YOUR TASK: Take the data below and write it out exactly, except for the pictures.
::: DATASET CONTENT
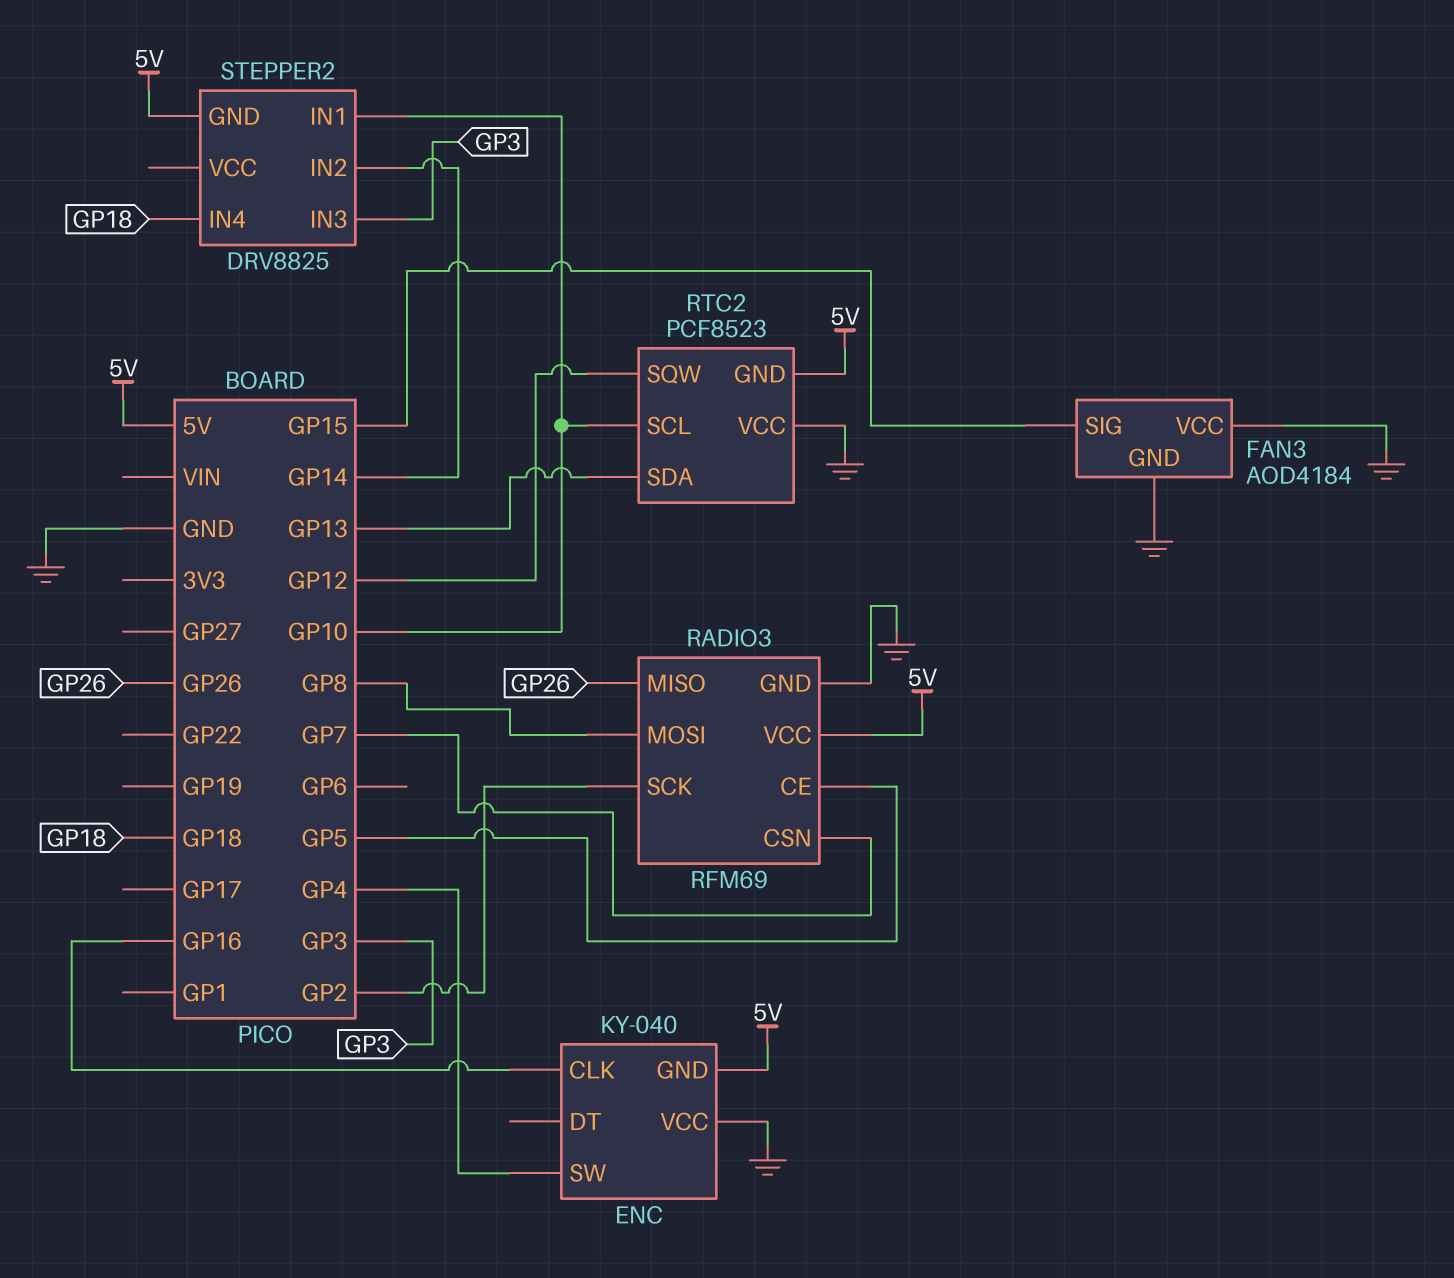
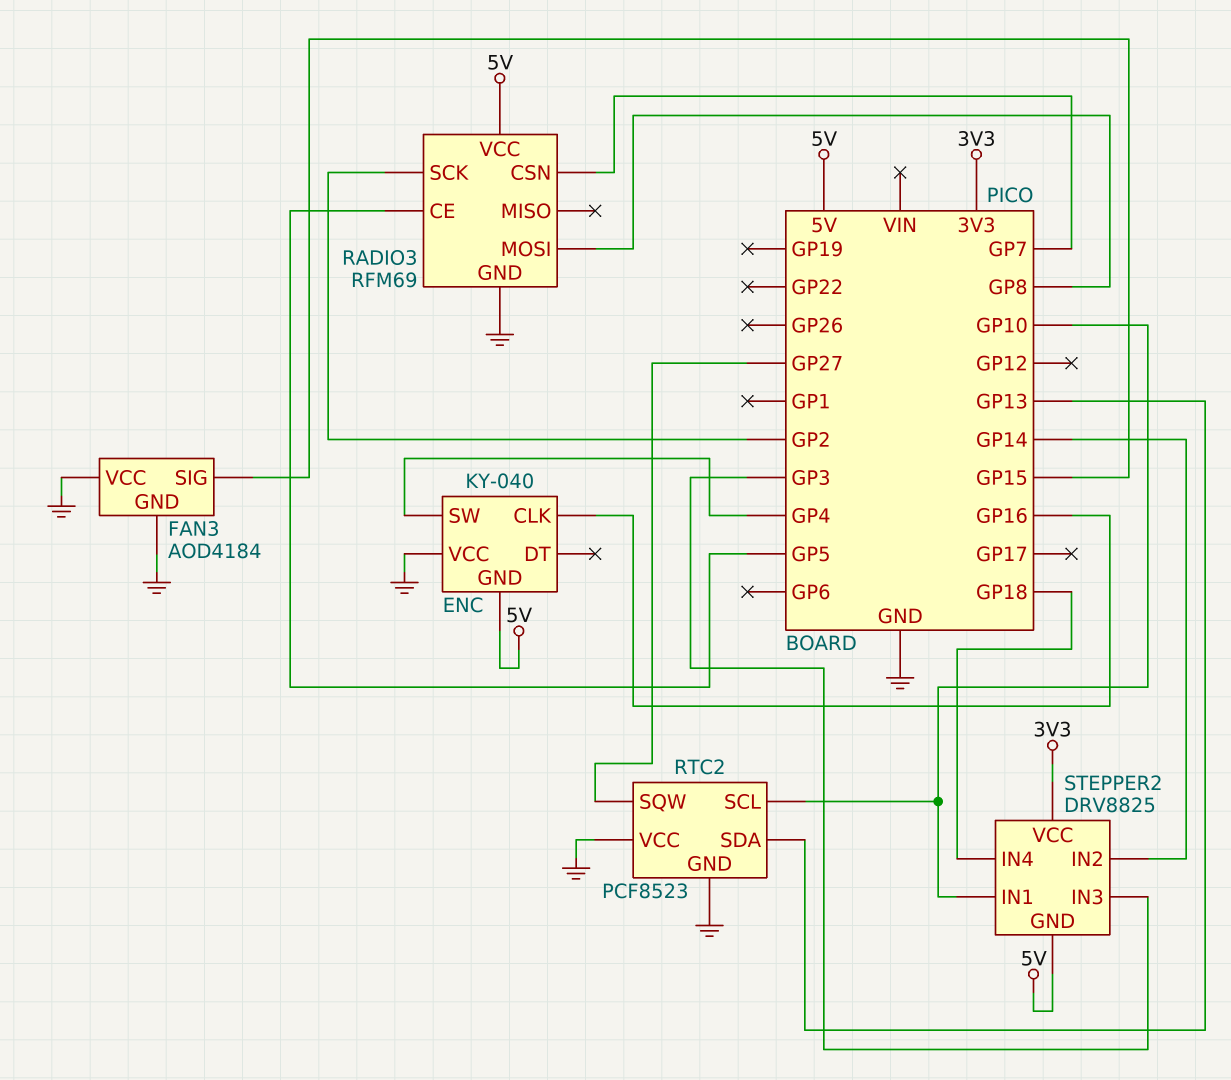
RADIO3 pin MISO: GP26 -> none
RTC2 pin GND: 5V -> GND
RTC2 pin SQW: GP12 -> GP27
STEPPER2 pin VCC: none -> 3V3

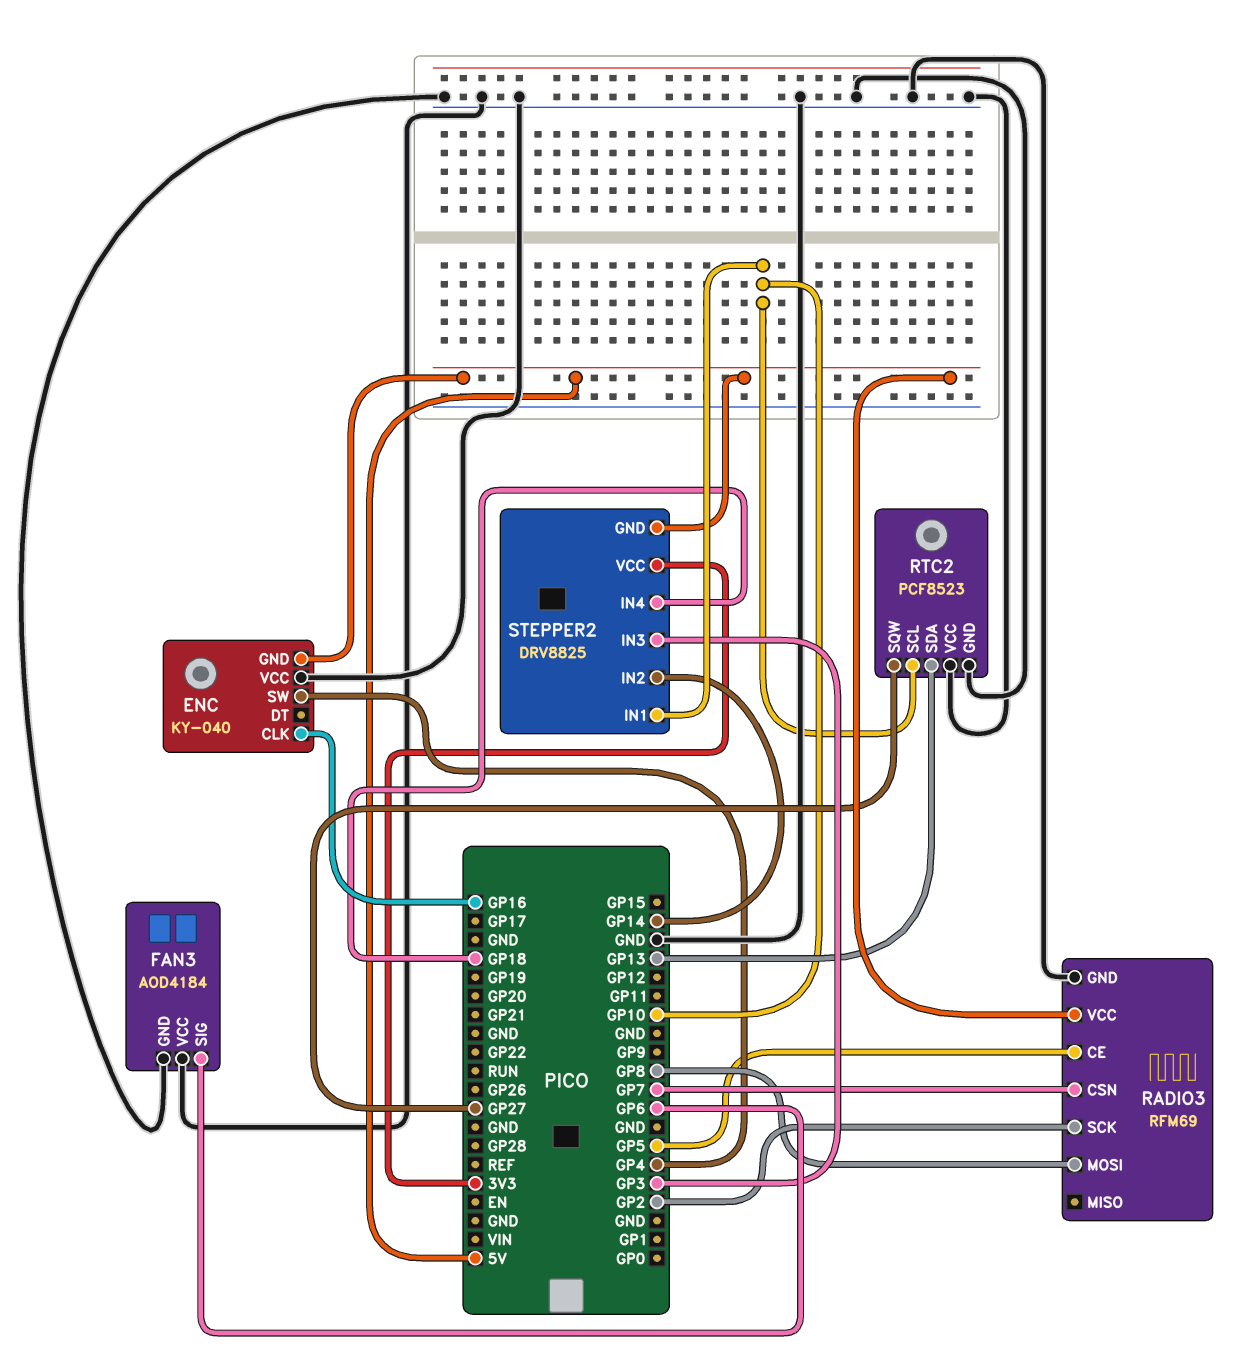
FAN3 pin SIG: GP15 -> GP6

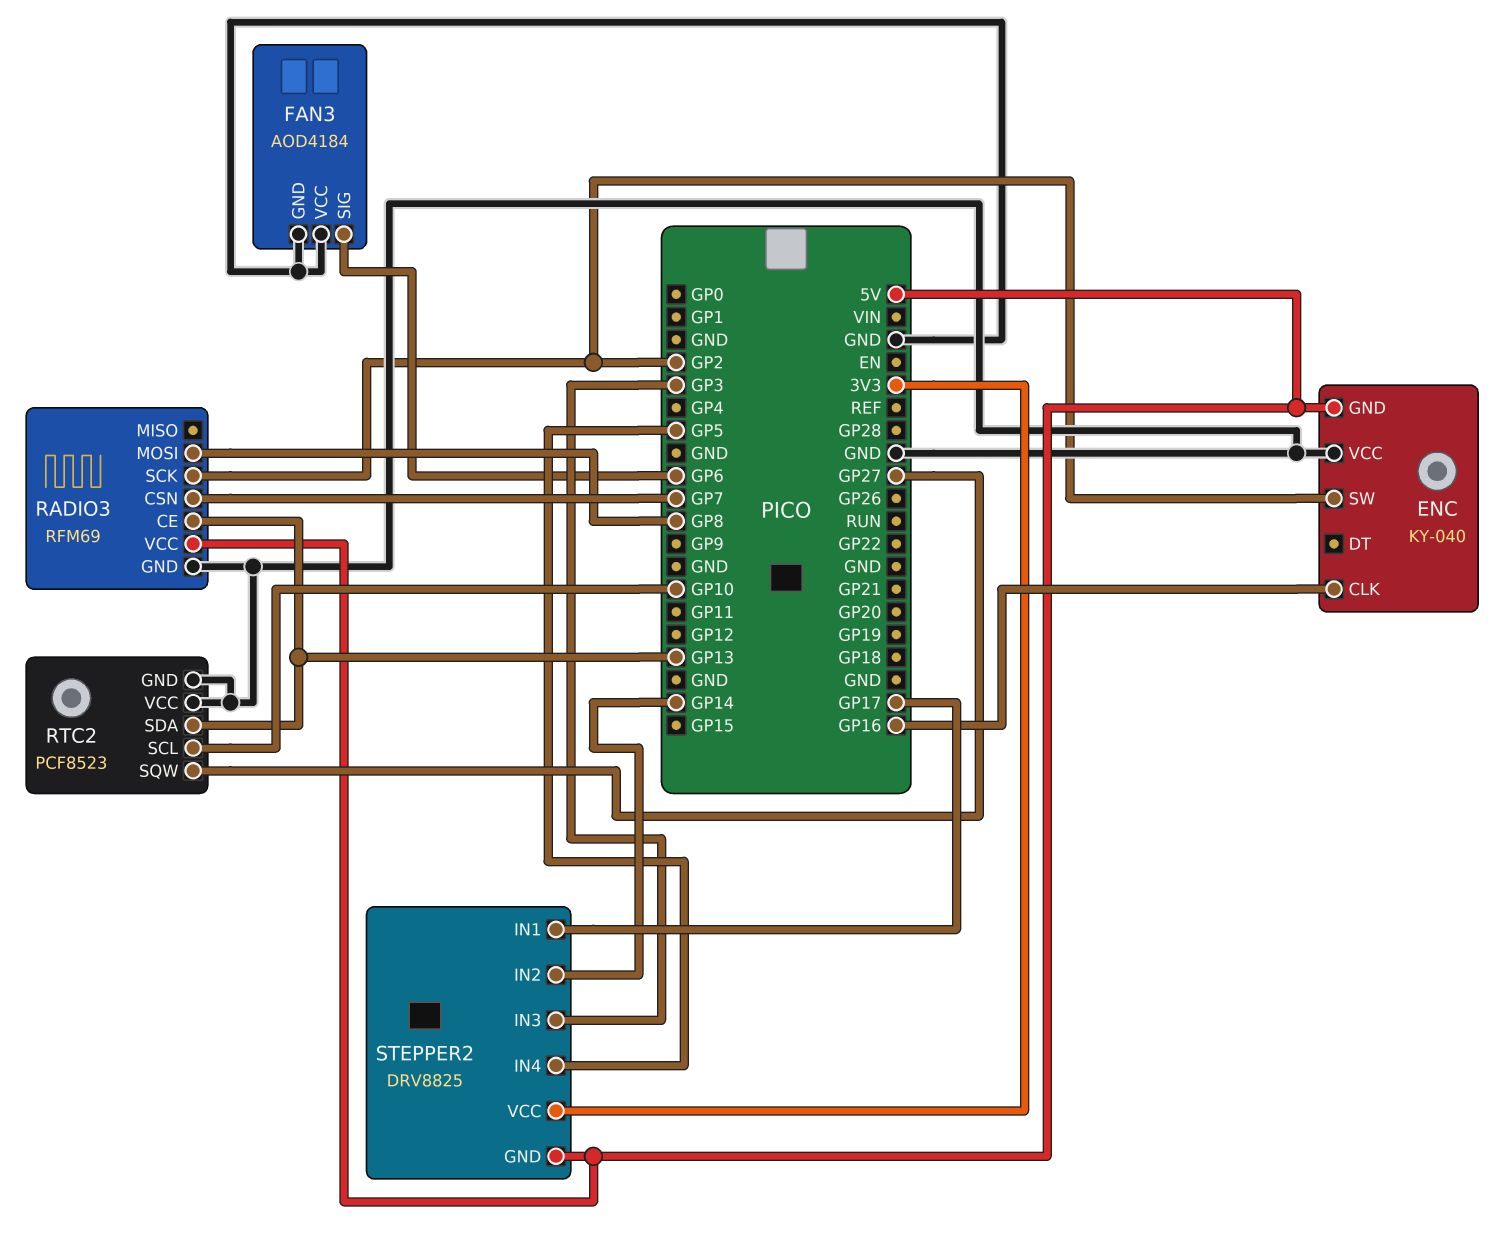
ENC pin SW: GP4 -> GP2
RADIO3 pin CE: GP5 -> GP13
STEPPER2 pin IN1: GP10 -> GP17
STEPPER2 pin IN4: GP18 -> GP5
::::::
WRITTEN RESPONSE:
RADIO3 pin MISO: GP26 -> none
RTC2 pin GND: 5V -> GND
RTC2 pin SQW: GP12 -> GP27
STEPPER2 pin VCC: none -> 3V3

FAN3 pin SIG: GP15 -> GP6

ENC pin SW: GP4 -> GP2
RADIO3 pin CE: GP5 -> GP13
STEPPER2 pin IN1: GP10 -> GP17
STEPPER2 pin IN4: GP18 -> GP5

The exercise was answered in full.